▶ **Listed entries**
● ● ●

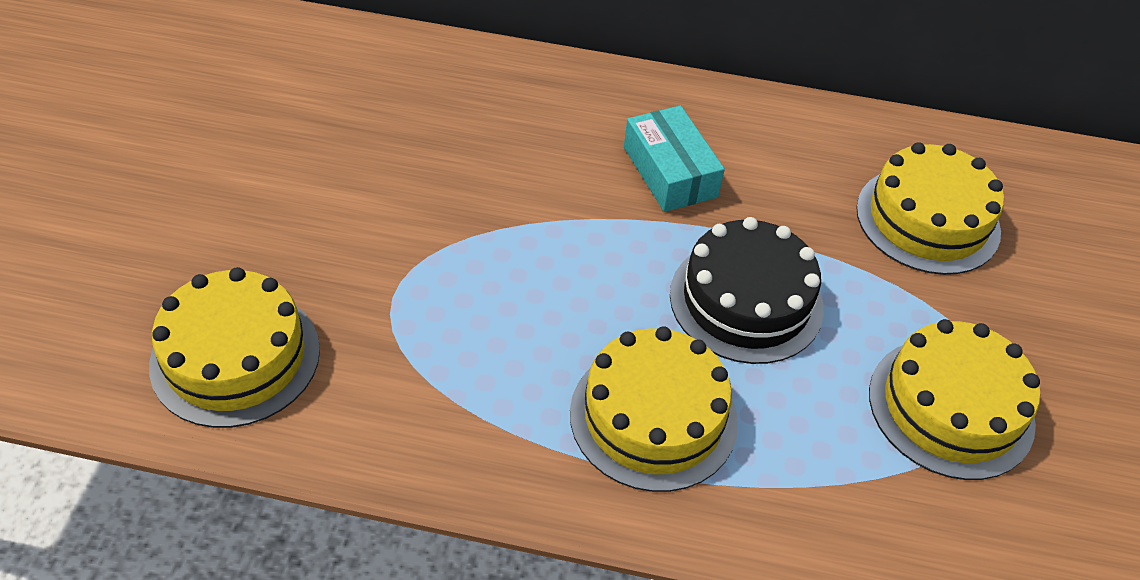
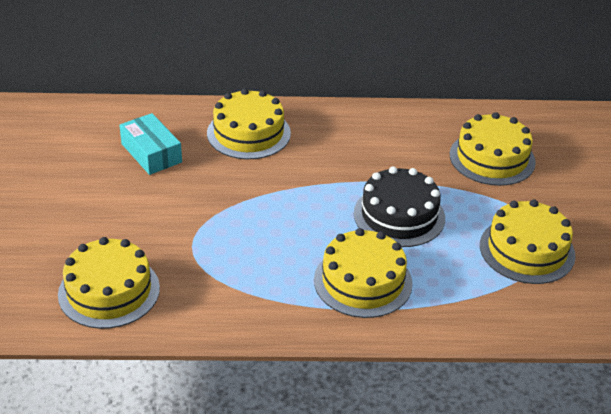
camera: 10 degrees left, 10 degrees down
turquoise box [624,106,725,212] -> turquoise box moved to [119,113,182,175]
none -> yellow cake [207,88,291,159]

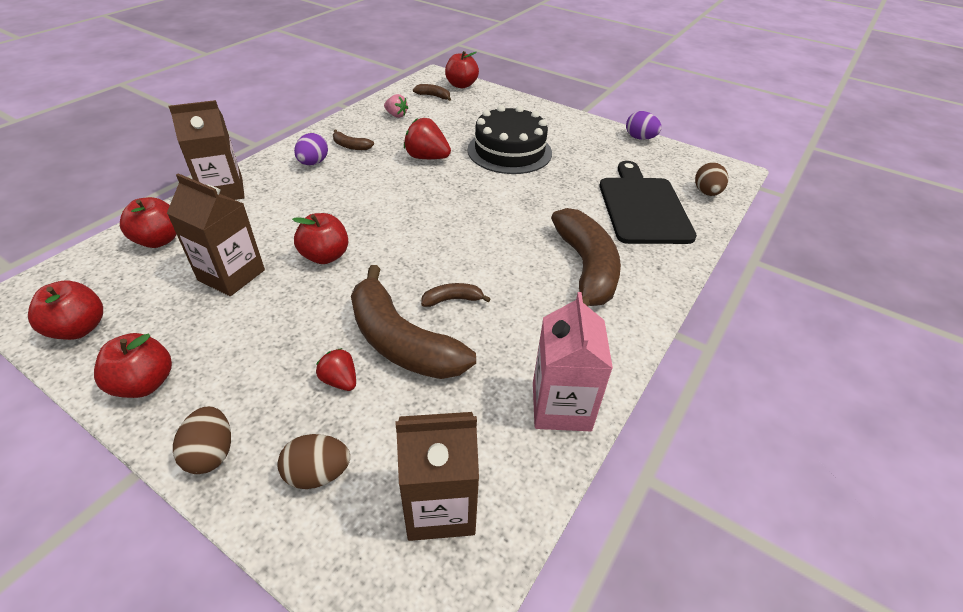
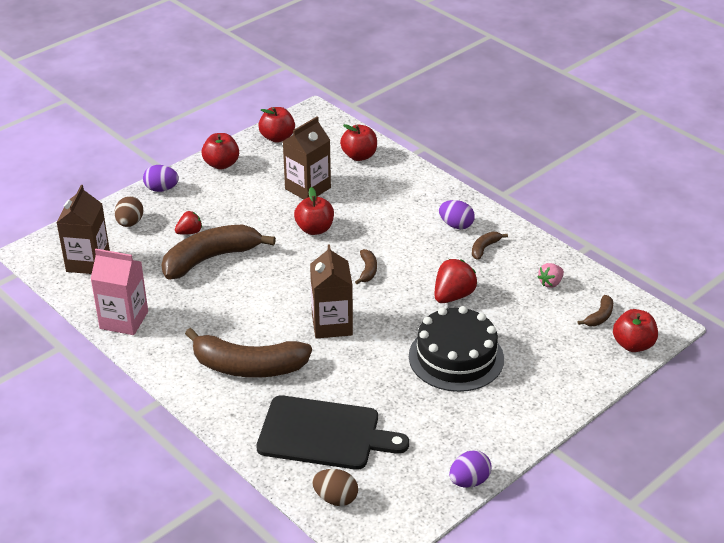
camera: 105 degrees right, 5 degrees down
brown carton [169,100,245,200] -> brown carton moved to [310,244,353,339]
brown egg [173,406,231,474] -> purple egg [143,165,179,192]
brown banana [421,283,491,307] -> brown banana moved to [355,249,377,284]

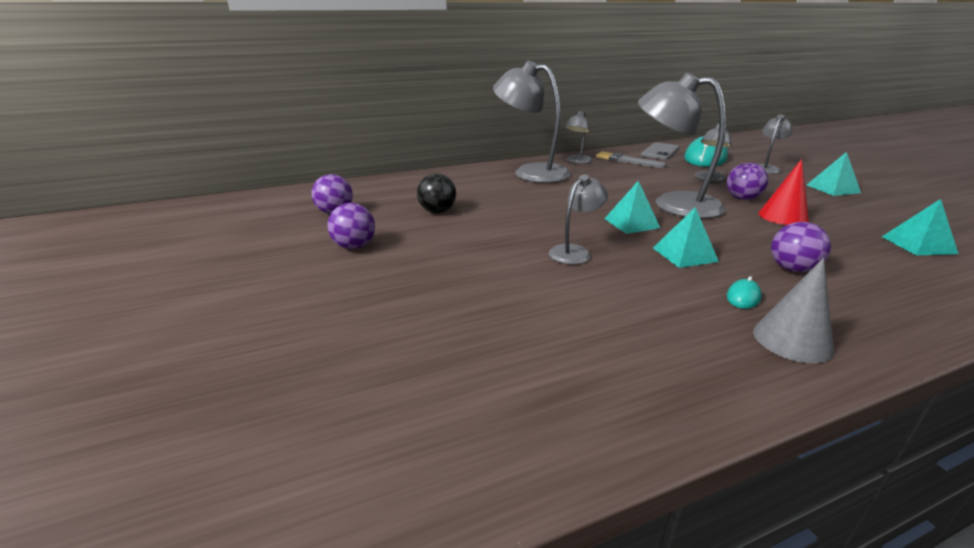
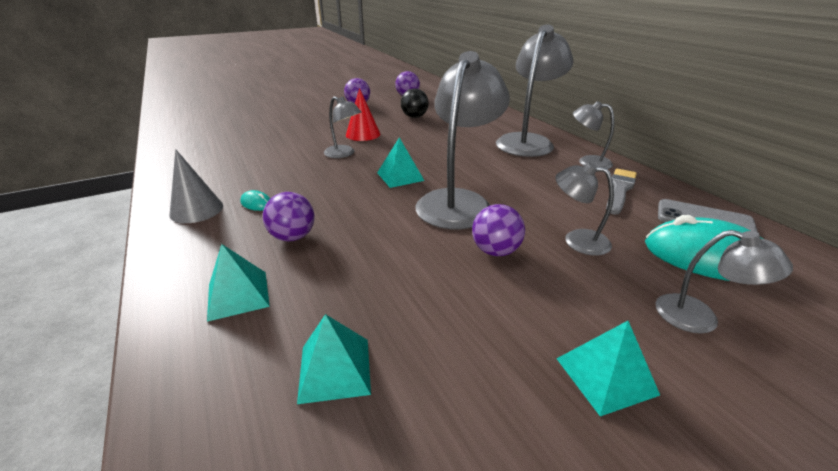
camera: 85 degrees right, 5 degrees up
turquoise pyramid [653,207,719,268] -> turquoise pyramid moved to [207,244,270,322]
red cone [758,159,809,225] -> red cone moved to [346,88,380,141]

● ● ●

▶ **Description of the task**
When you have gone through the records above, say how many lines include the word "degrees", and write nothing besides that number.

▶ **Answer to this task**
3